■ **WORK ITEM**
Within the records below, repeat each line exactly but keep every picture out of the copy.

··· DATA SECTION

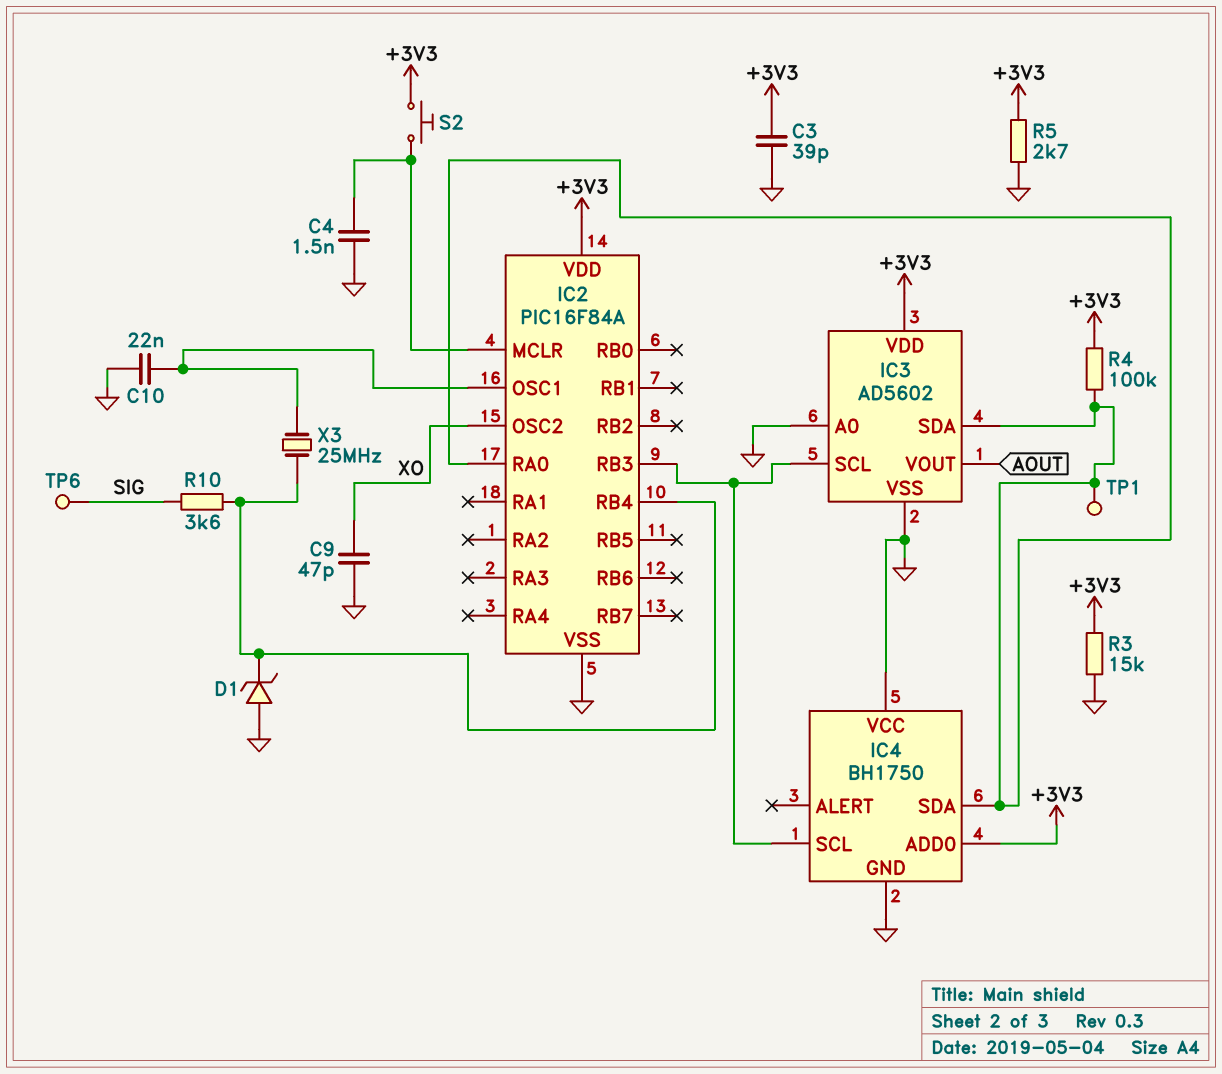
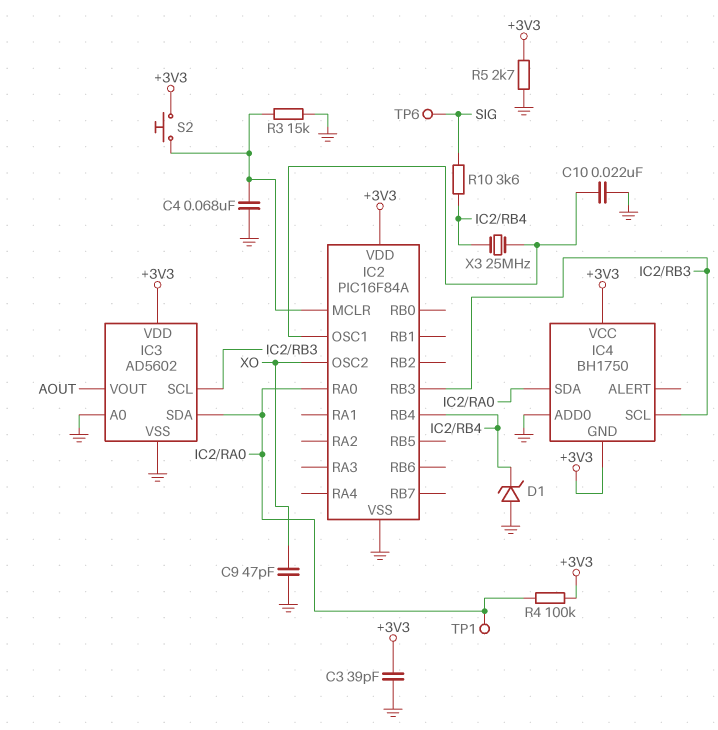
C4: 1.5nF (GND, IC2/MCLR) -> 68nF (GND, IC2/MCLR)
IC4 pin ADD0: +3V3 -> GND
IC4 pin GND: GND -> +3V3
IC4 pin VCC: GND -> +3V3
R3: 15k (+3V3, GND) -> 15k (GND, IC2/MCLR)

······

■ **ANSWER TO THE PROBLEM**
C4: 1.5nF (GND, IC2/MCLR) -> 68nF (GND, IC2/MCLR)
IC4 pin ADD0: +3V3 -> GND
IC4 pin GND: GND -> +3V3
IC4 pin VCC: GND -> +3V3
R3: 15k (+3V3, GND) -> 15k (GND, IC2/MCLR)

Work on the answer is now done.